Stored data

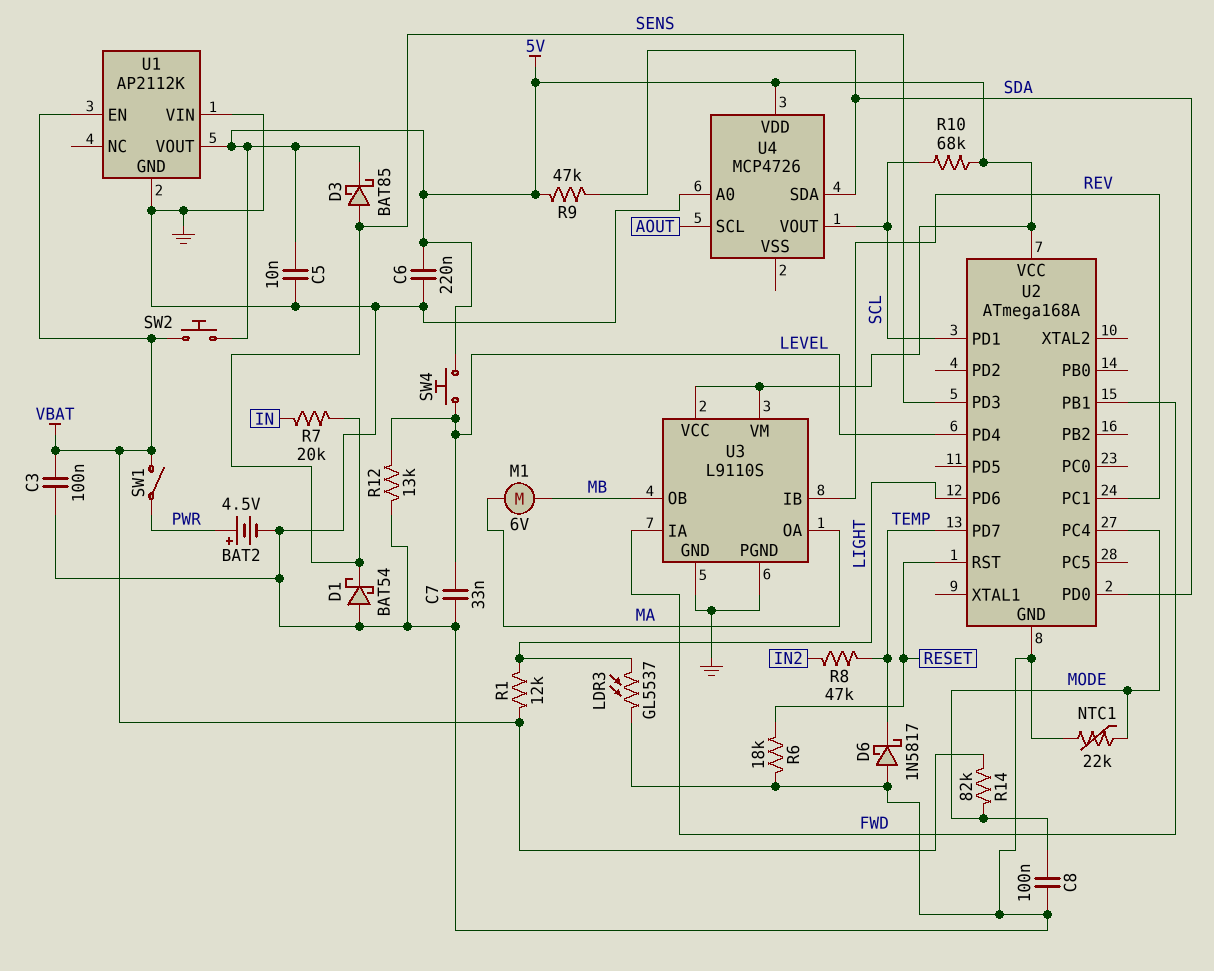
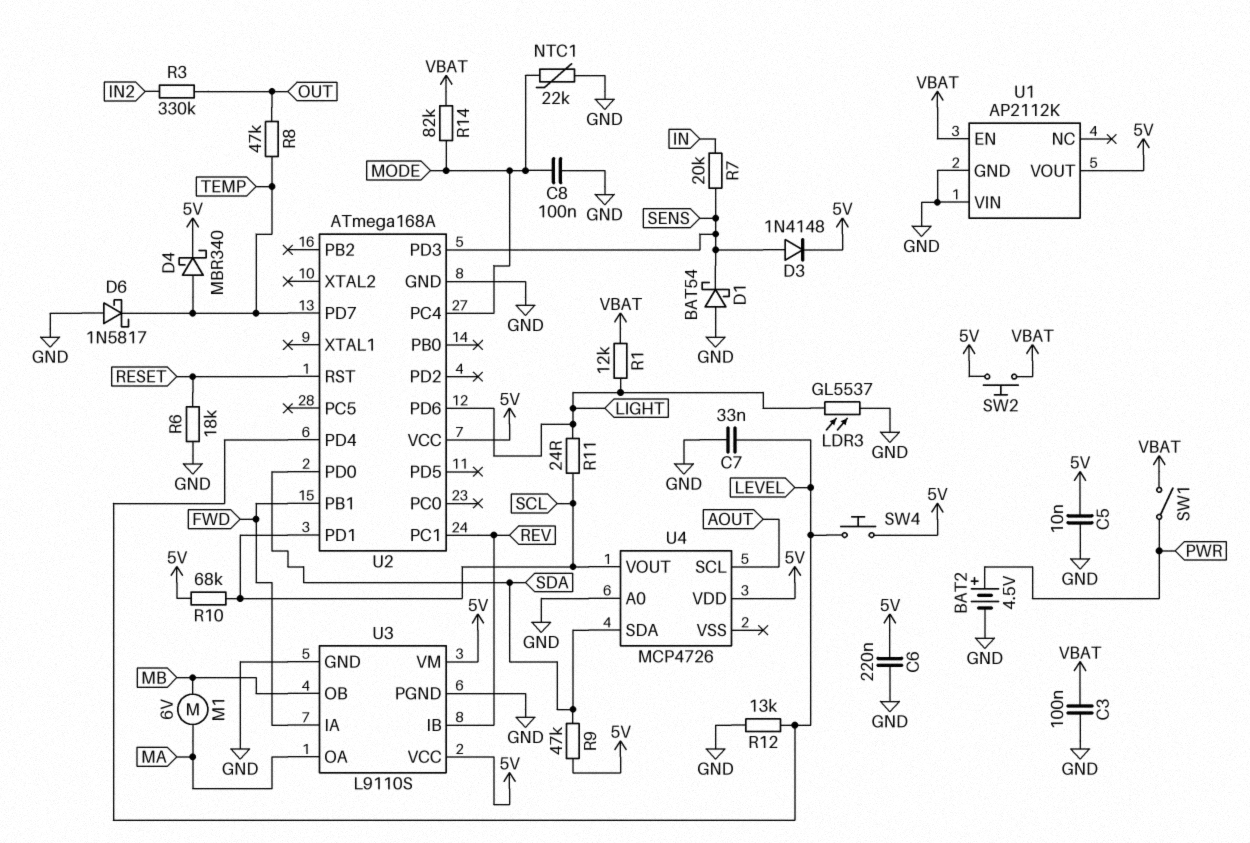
D3: schottky BAT85 (A SENS, K 5V) -> diode 1N4148 (A SENS, K 5V)
D4: none -> schottky MBR340 (A TEMP, K 5V)
R3: none -> 330k (IN2, OUT)
R8: 47k (IN2, TEMP) -> 47k (OUT, TEMP)
R11: none -> 24 (LIGHT, SCL)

> [WHAT YOU SHOULD DO]: Which lines of the data include the string "TEMP"? Copy each of them.

> [TASK SOLUTION]:
D4: none -> schottky MBR340 (A TEMP, K 5V)
R8: 47k (IN2, TEMP) -> 47k (OUT, TEMP)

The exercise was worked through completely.